_Data section_

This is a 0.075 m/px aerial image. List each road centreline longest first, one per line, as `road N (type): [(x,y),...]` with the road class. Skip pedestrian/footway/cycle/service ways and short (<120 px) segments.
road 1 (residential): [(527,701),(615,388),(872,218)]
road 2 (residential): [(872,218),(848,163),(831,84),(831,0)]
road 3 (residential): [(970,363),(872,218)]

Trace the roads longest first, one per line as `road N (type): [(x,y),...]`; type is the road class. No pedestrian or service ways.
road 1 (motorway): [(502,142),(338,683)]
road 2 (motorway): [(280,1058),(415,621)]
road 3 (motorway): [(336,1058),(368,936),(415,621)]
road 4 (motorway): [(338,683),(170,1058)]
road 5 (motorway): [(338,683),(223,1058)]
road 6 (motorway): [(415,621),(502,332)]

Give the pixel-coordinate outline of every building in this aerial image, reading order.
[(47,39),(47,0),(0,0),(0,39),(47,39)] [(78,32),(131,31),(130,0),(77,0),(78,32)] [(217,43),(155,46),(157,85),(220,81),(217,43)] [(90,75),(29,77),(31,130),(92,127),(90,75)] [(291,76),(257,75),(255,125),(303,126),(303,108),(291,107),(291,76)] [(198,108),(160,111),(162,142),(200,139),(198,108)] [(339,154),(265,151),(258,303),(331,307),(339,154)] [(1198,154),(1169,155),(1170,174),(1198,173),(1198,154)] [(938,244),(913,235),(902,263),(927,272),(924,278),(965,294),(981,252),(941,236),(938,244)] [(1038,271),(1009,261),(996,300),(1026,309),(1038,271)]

_Required action_
Retype each of the records, word for word, with nothing added or dropped.

_Result of this task_
This is a 0.075 m/px aerial image. List each road centreline longest first, one per line, as `road N (type): [(x,y),...]` with the road class. Skip pedestrian/footway/cycle/service ways and short (<120 px) segments.
road 1 (residential): [(527,701),(615,388),(872,218)]
road 2 (residential): [(872,218),(848,163),(831,84),(831,0)]
road 3 (residential): [(970,363),(872,218)]

Trace the roads longest first, one per line as `road N (type): [(x,y),...]`; type is the road class. No pedestrian or service ways.
road 1 (motorway): [(502,142),(338,683)]
road 2 (motorway): [(280,1058),(415,621)]
road 3 (motorway): [(336,1058),(368,936),(415,621)]
road 4 (motorway): [(338,683),(170,1058)]
road 5 (motorway): [(338,683),(223,1058)]
road 6 (motorway): [(415,621),(502,332)]

Give the pixel-coordinate outline of every building in this aerial image, reading order.
[(47,39),(47,0),(0,0),(0,39),(47,39)] [(78,32),(131,31),(130,0),(77,0),(78,32)] [(217,43),(155,46),(157,85),(220,81),(217,43)] [(90,75),(29,77),(31,130),(92,127),(90,75)] [(291,76),(257,75),(255,125),(303,126),(303,108),(291,107),(291,76)] [(198,108),(160,111),(162,142),(200,139),(198,108)] [(339,154),(265,151),(258,303),(331,307),(339,154)] [(1198,154),(1169,155),(1170,174),(1198,173),(1198,154)] [(938,244),(913,235),(902,263),(927,272),(924,278),(965,294),(981,252),(941,236),(938,244)] [(1038,271),(1009,261),(996,300),(1026,309),(1038,271)]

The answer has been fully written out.